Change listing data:
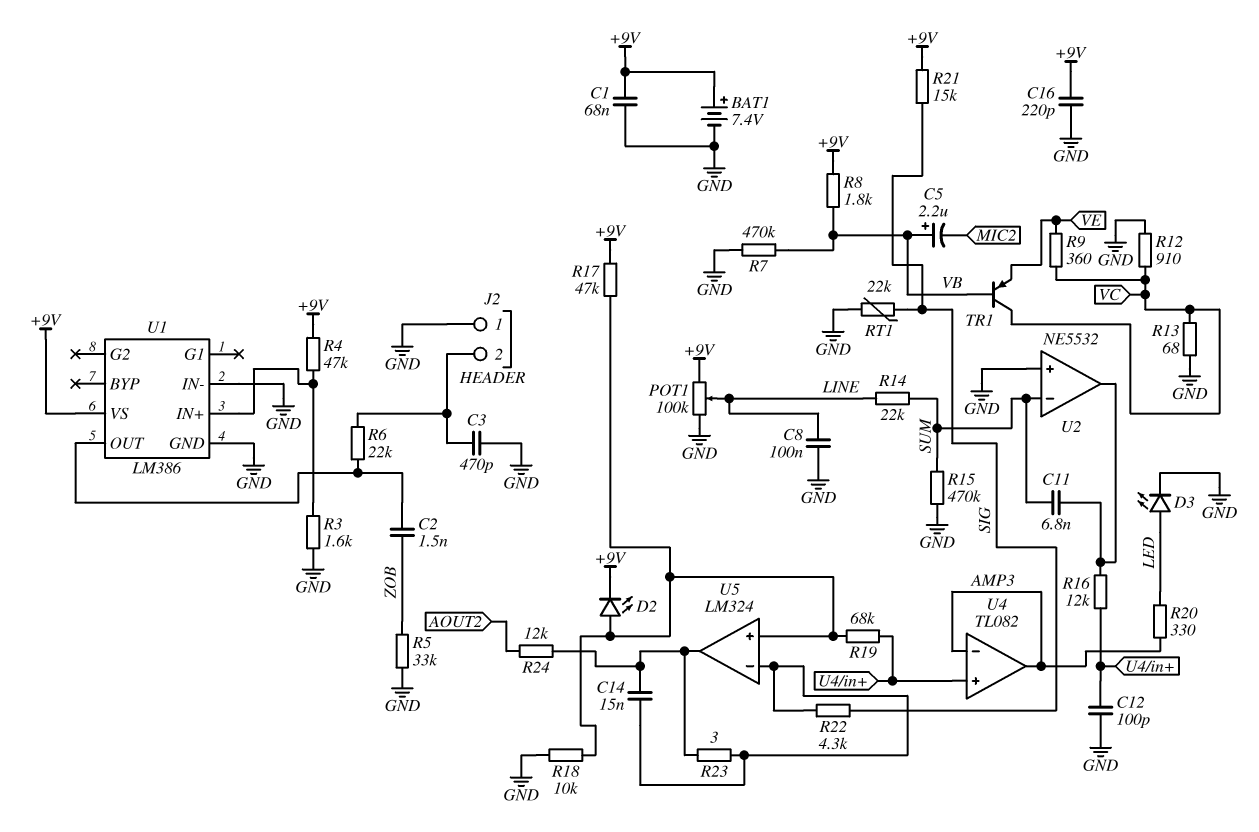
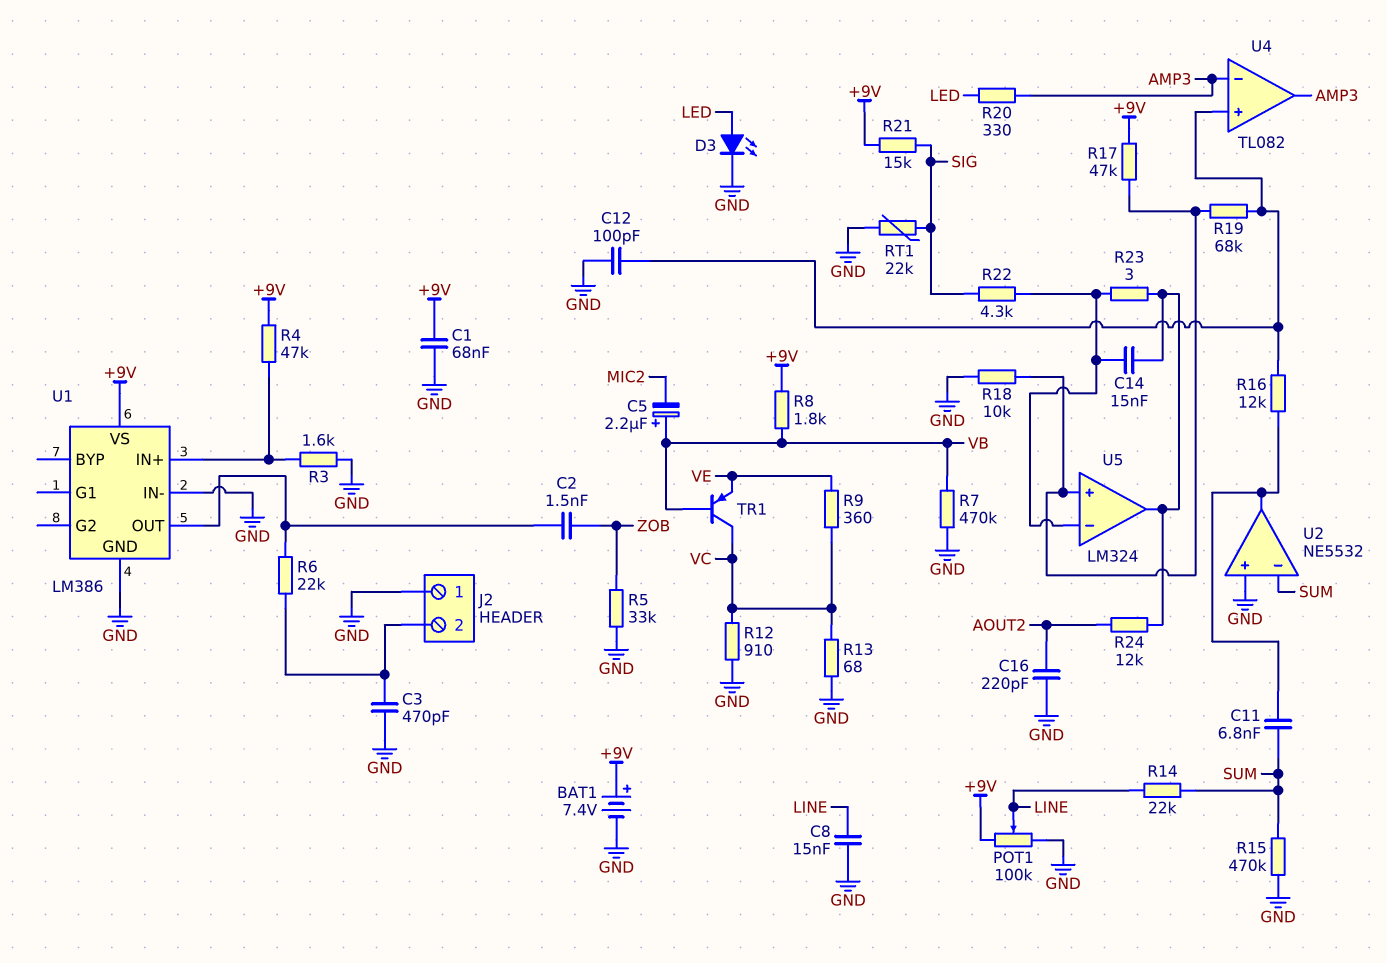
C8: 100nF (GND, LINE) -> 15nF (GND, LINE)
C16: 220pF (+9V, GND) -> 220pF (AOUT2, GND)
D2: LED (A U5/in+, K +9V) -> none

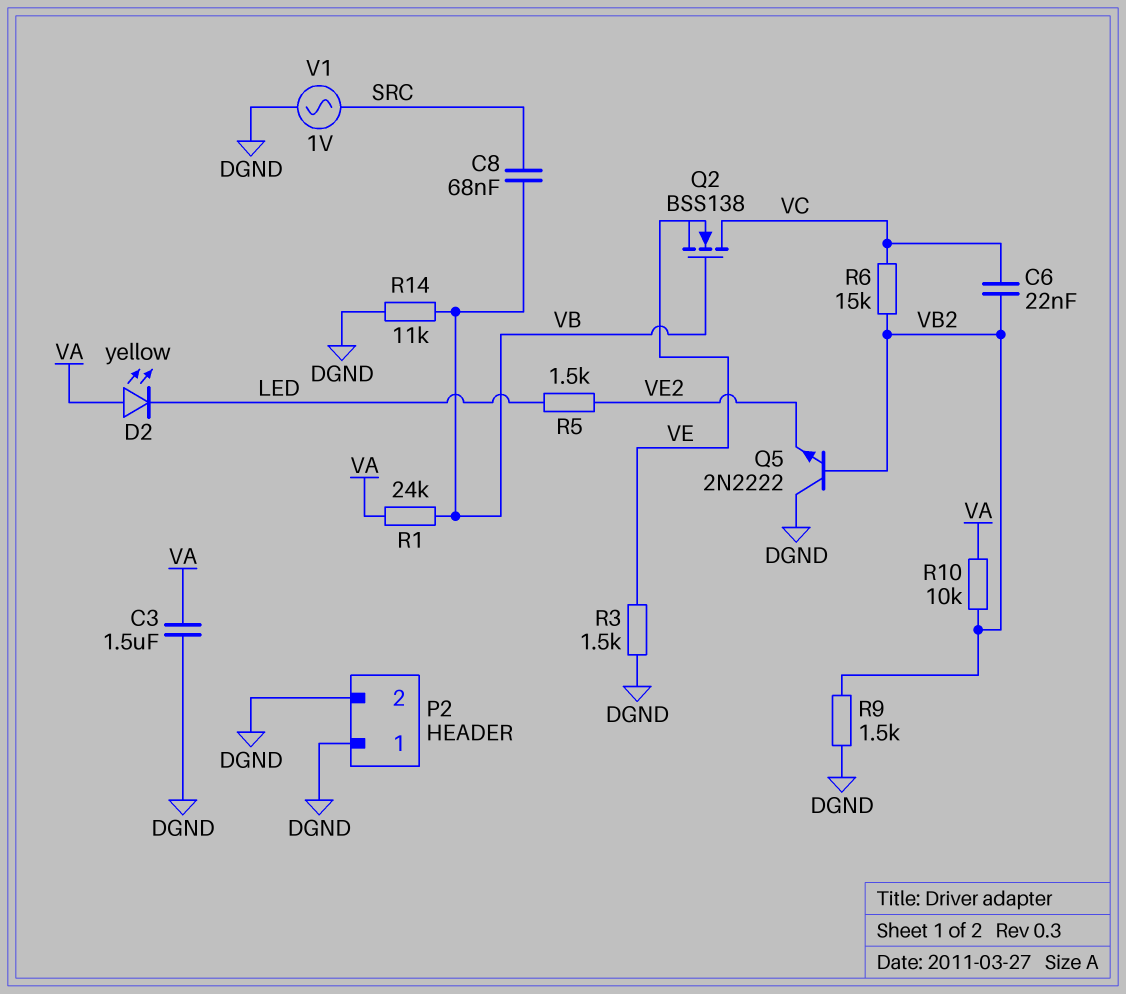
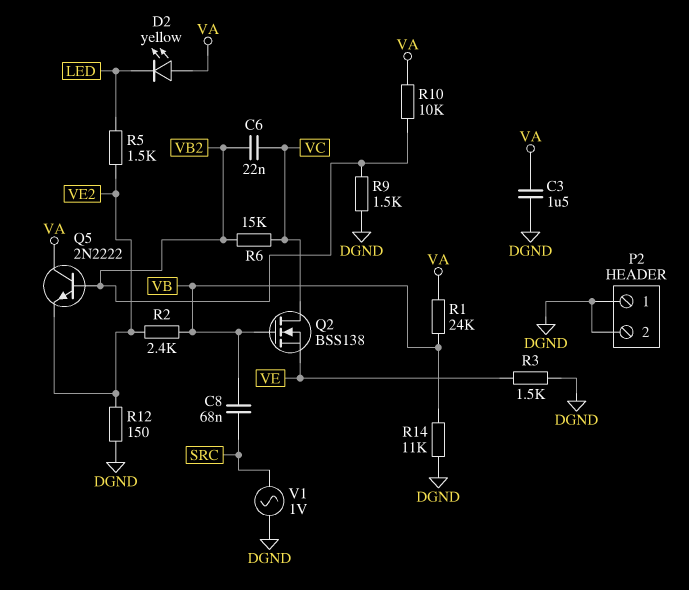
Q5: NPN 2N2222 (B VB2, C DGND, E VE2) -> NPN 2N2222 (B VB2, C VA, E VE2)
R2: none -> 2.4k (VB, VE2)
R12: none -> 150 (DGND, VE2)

Work to be completed - Look through the records for the word "none". Every line that has it should be copied.

Exercise answer -
D2: LED (A U5/in+, K +9V) -> none
R2: none -> 2.4k (VB, VE2)
R12: none -> 150 (DGND, VE2)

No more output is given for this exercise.